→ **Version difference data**

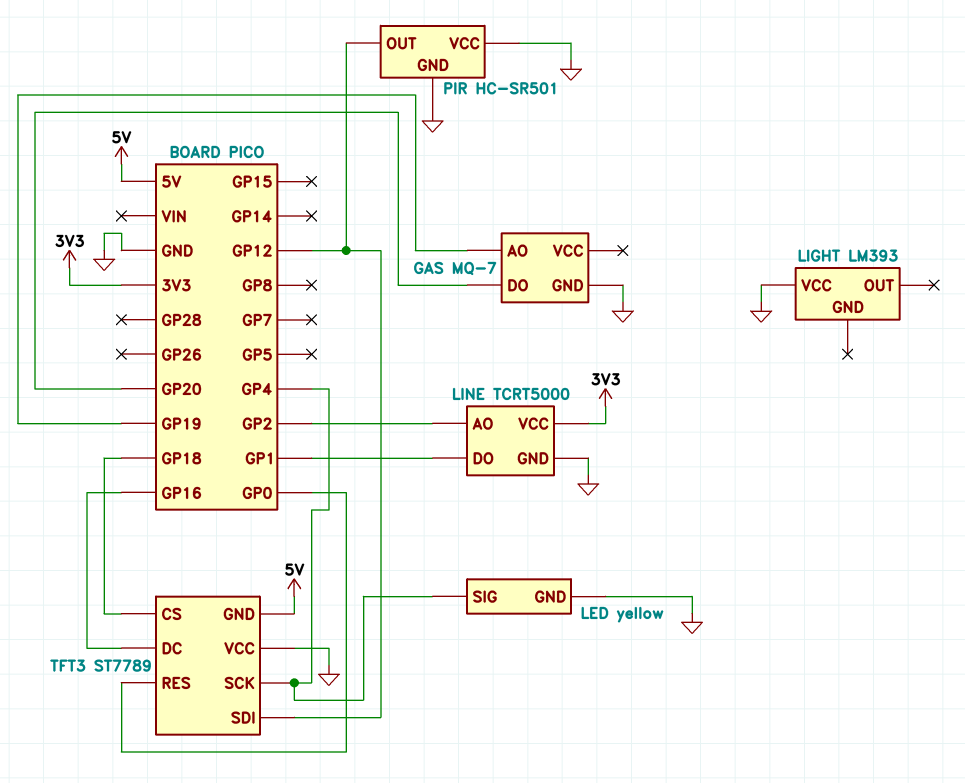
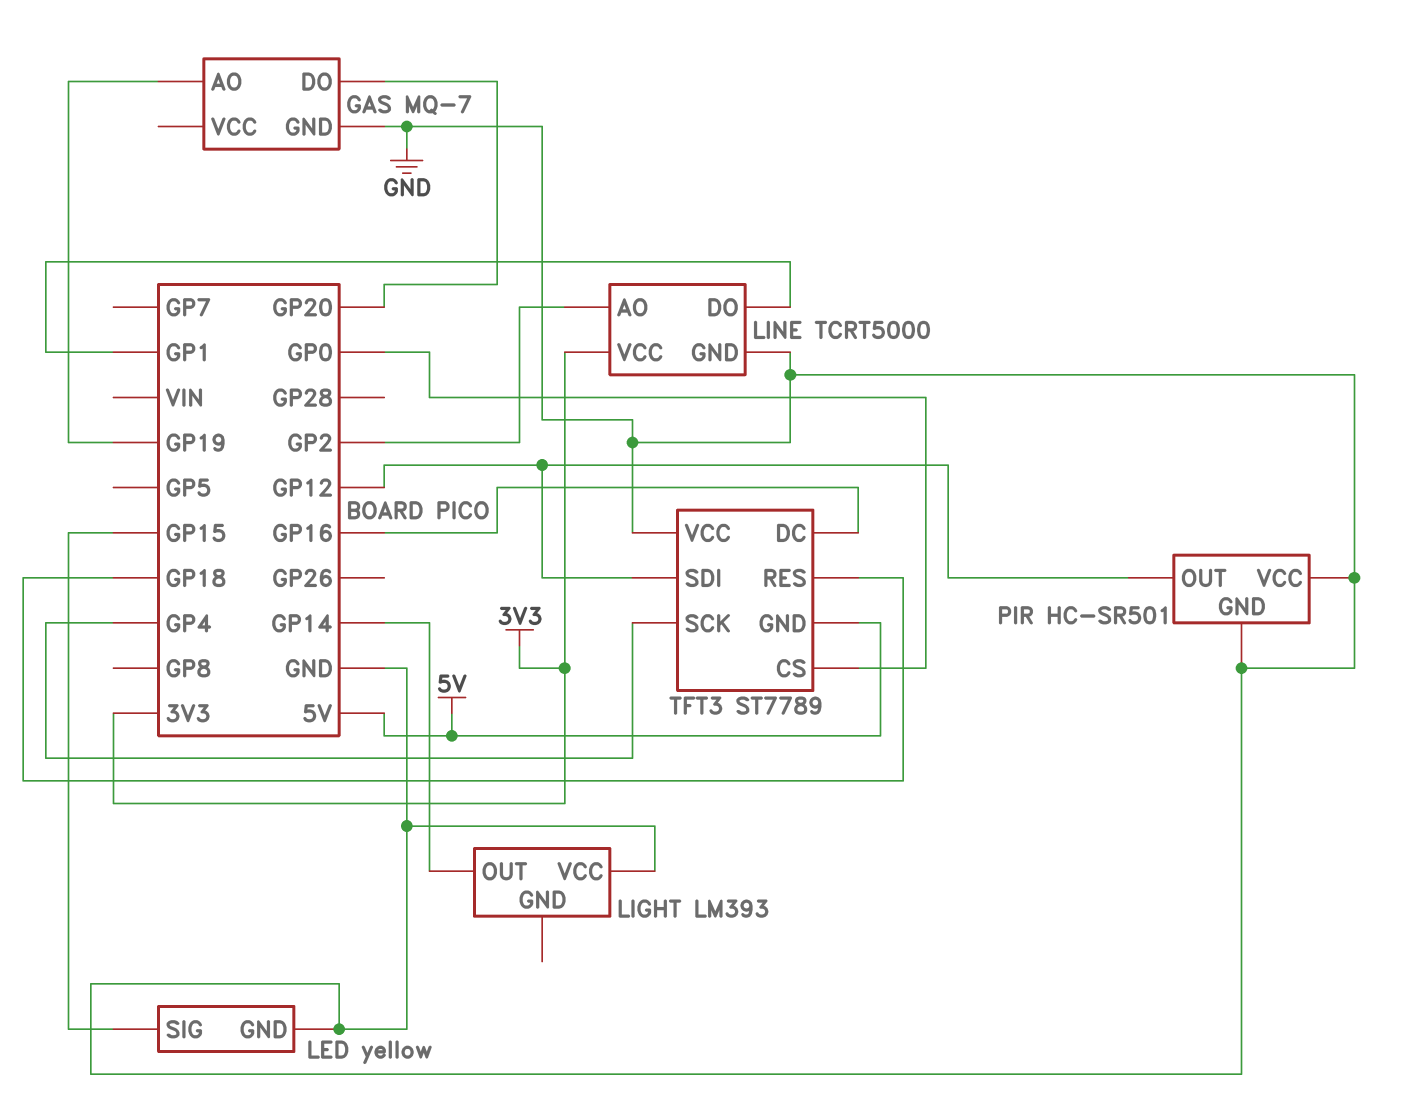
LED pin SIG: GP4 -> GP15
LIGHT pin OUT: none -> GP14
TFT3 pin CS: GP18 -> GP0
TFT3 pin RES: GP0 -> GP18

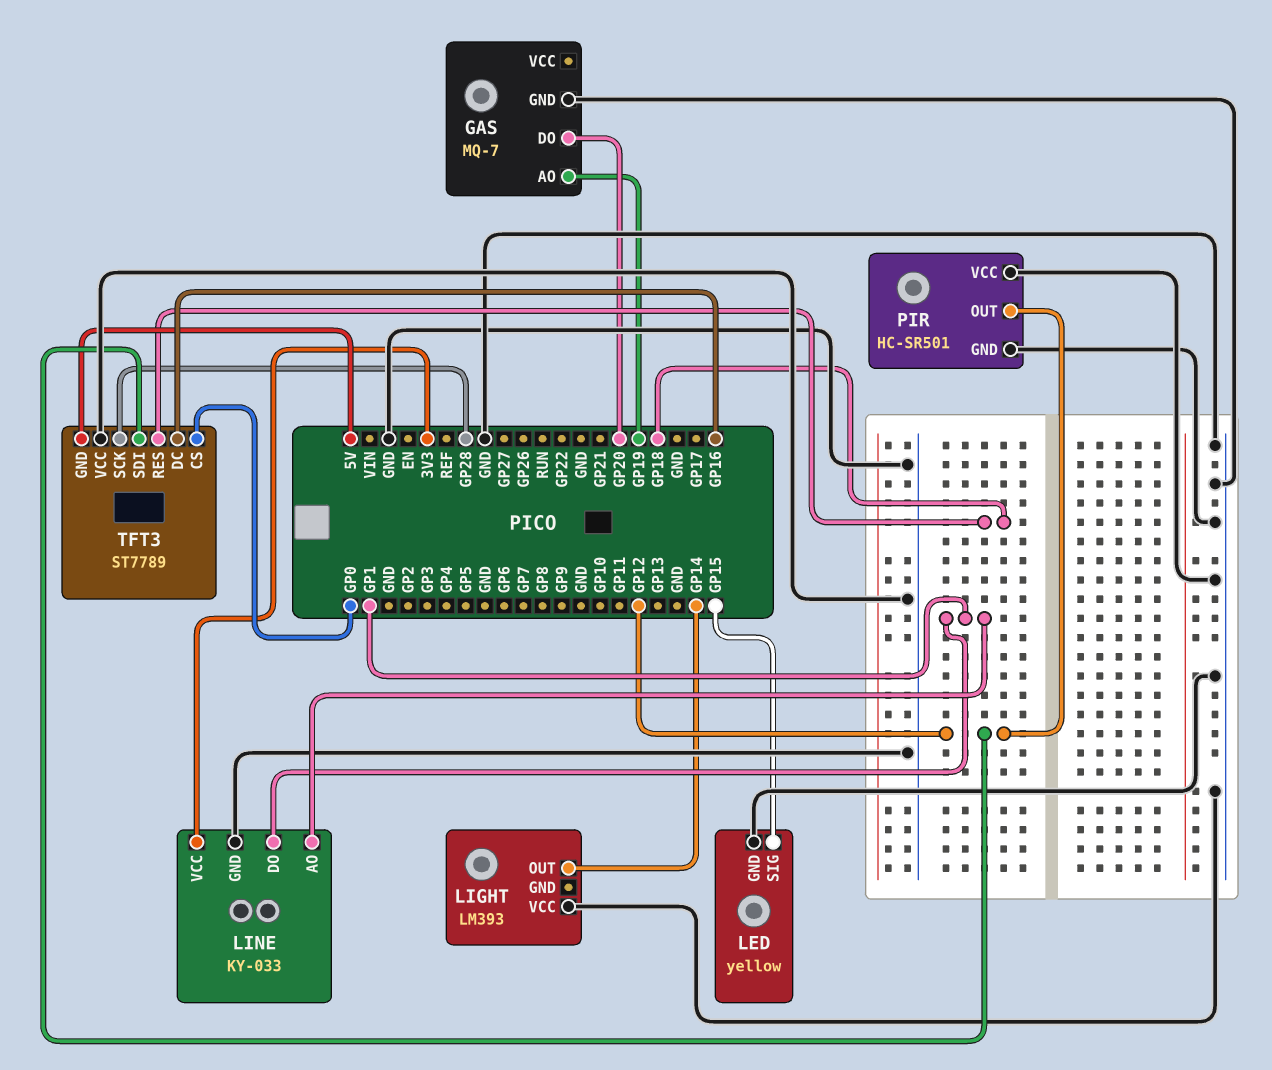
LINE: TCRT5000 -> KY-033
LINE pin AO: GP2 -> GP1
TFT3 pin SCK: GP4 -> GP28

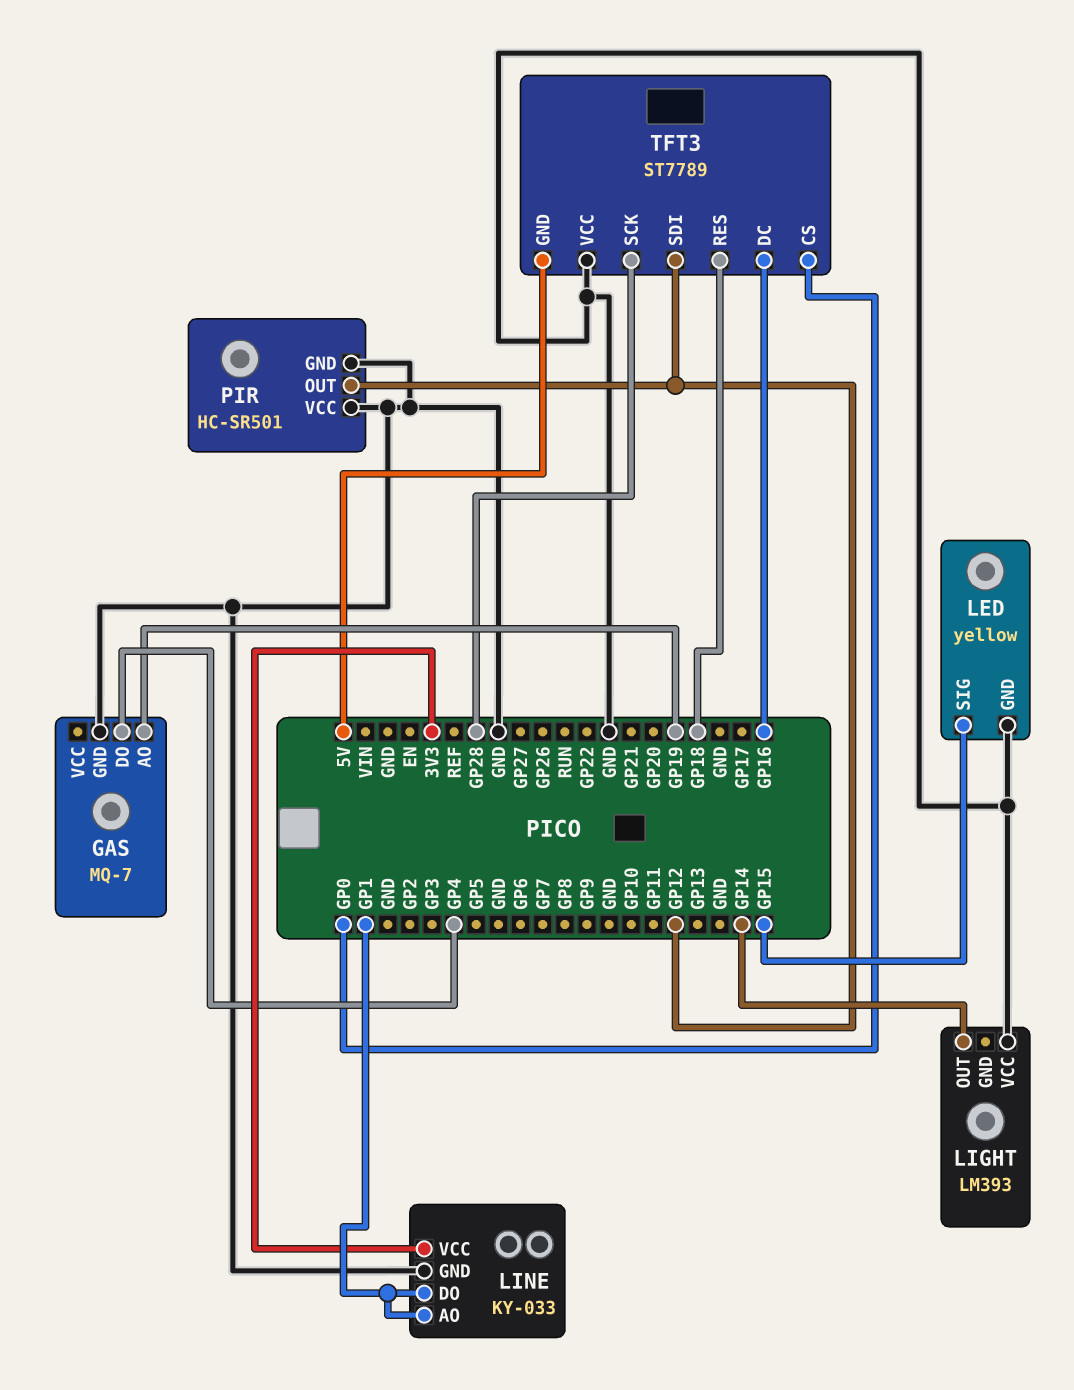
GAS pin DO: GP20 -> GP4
...
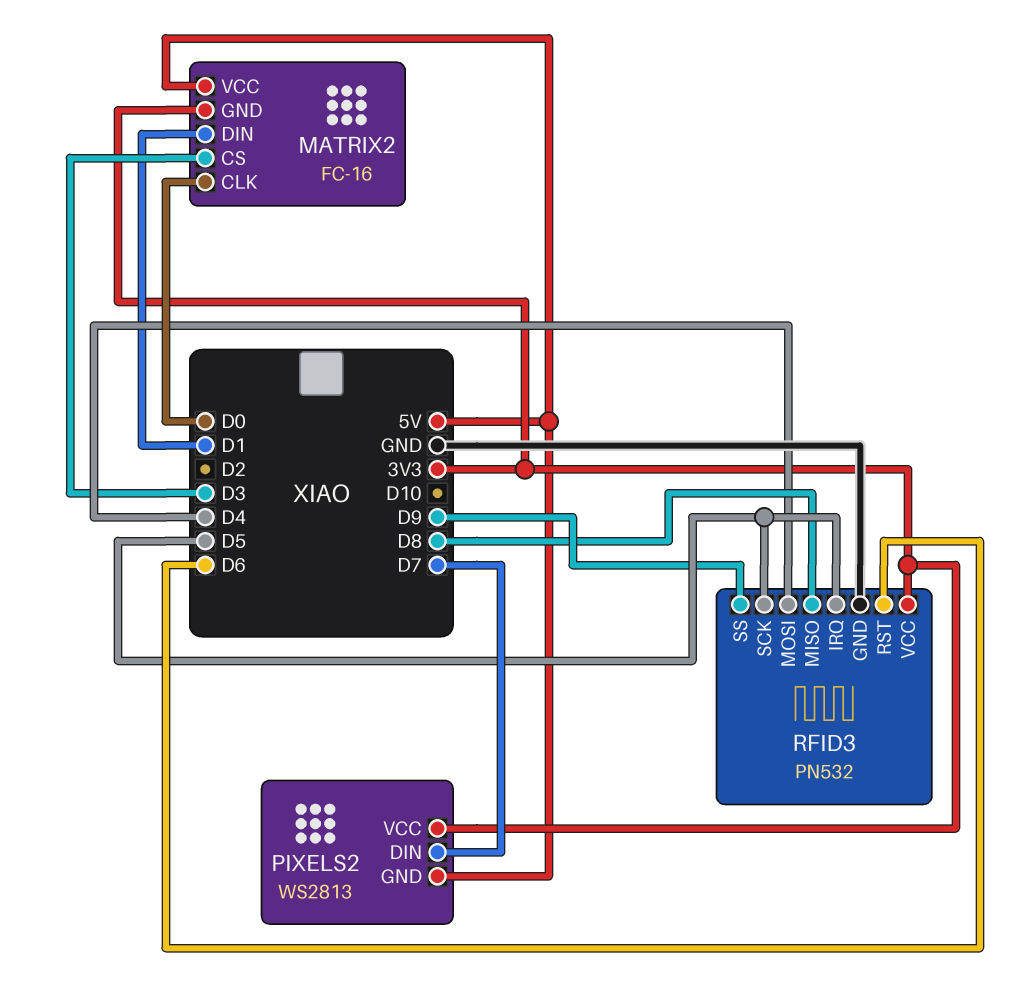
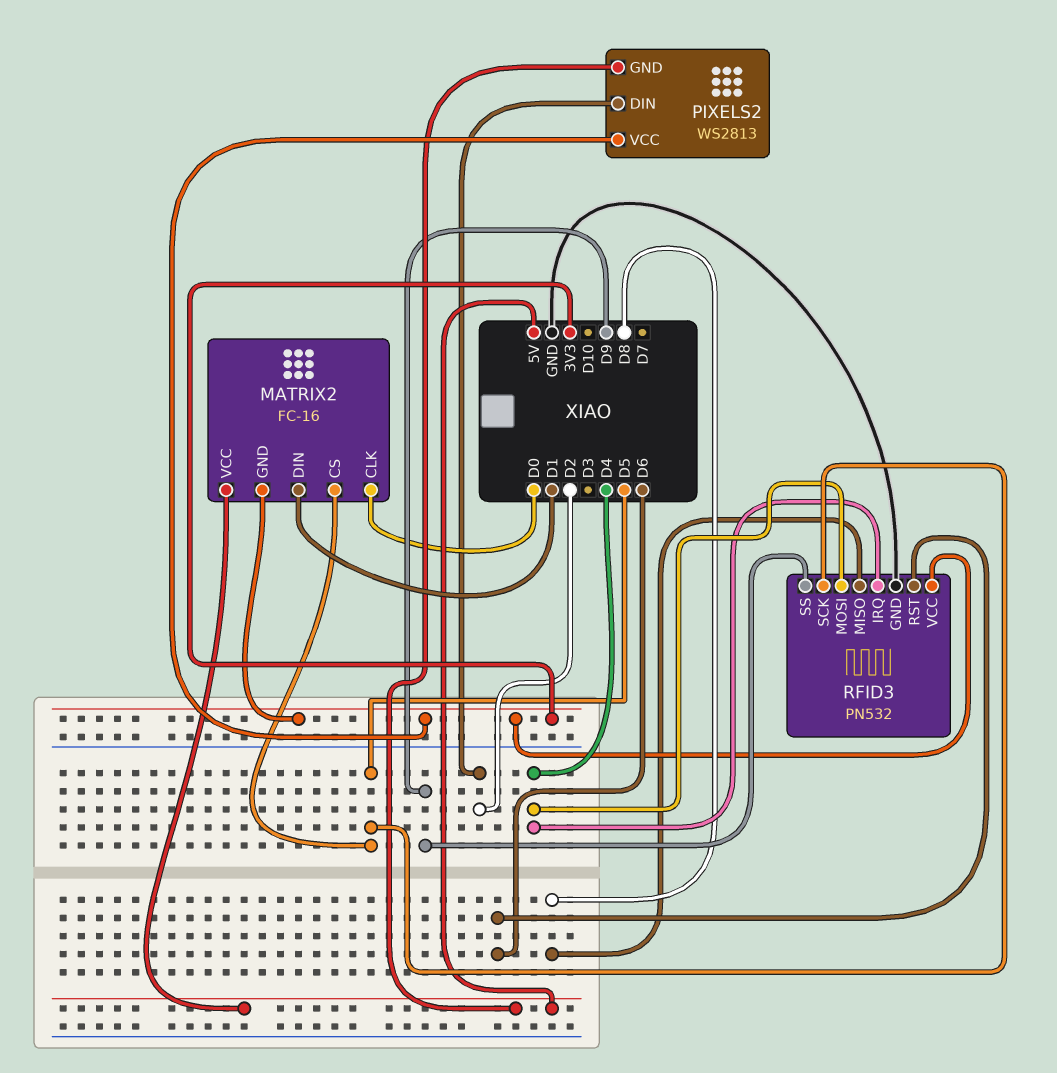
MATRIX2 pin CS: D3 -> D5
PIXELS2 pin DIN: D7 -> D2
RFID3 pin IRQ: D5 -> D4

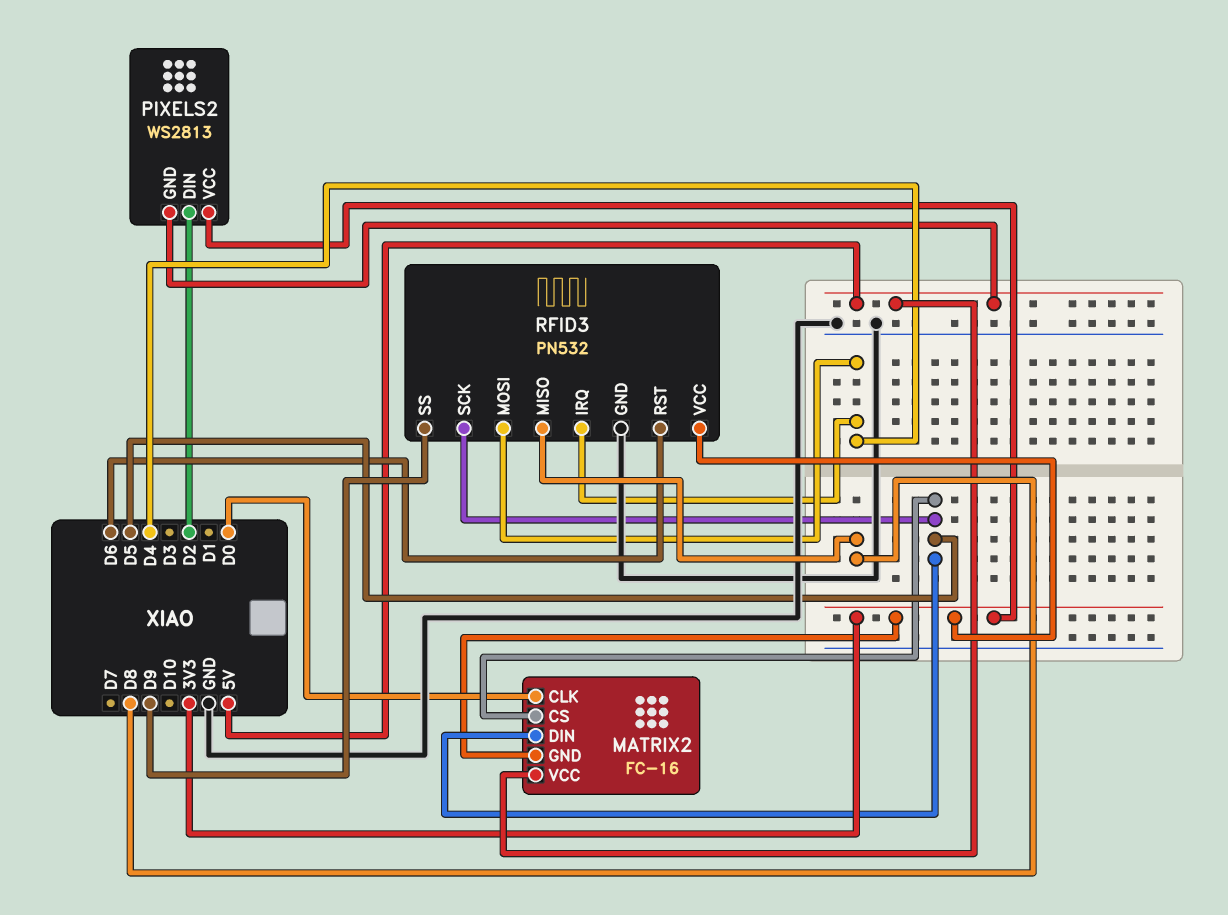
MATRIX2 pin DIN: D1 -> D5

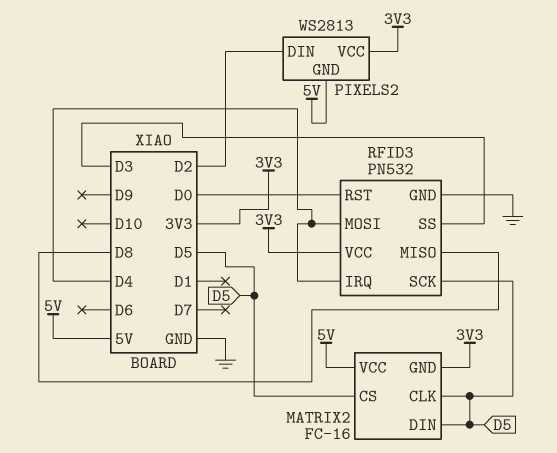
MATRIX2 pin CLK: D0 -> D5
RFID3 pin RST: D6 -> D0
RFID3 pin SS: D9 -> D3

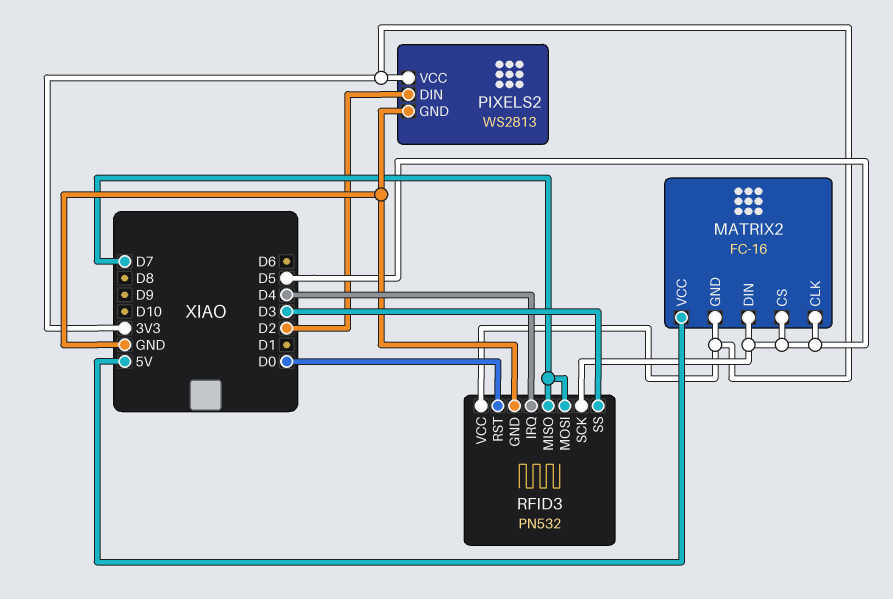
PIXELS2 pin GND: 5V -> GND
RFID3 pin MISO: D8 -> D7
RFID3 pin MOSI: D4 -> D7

→ **WHAT TO DO**
Starting at the line containing "LED pin SIG: GP4 -> GP15" and finishing at the line containing "GAS pin DO: GP20 -> GP4", return those lines exactly as they appear above, without the pictures.

→ **YOUR SOLUTION**
LED pin SIG: GP4 -> GP15
LIGHT pin OUT: none -> GP14
TFT3 pin CS: GP18 -> GP0
TFT3 pin RES: GP0 -> GP18

LINE: TCRT5000 -> KY-033
LINE pin AO: GP2 -> GP1
TFT3 pin SCK: GP4 -> GP28

GAS pin DO: GP20 -> GP4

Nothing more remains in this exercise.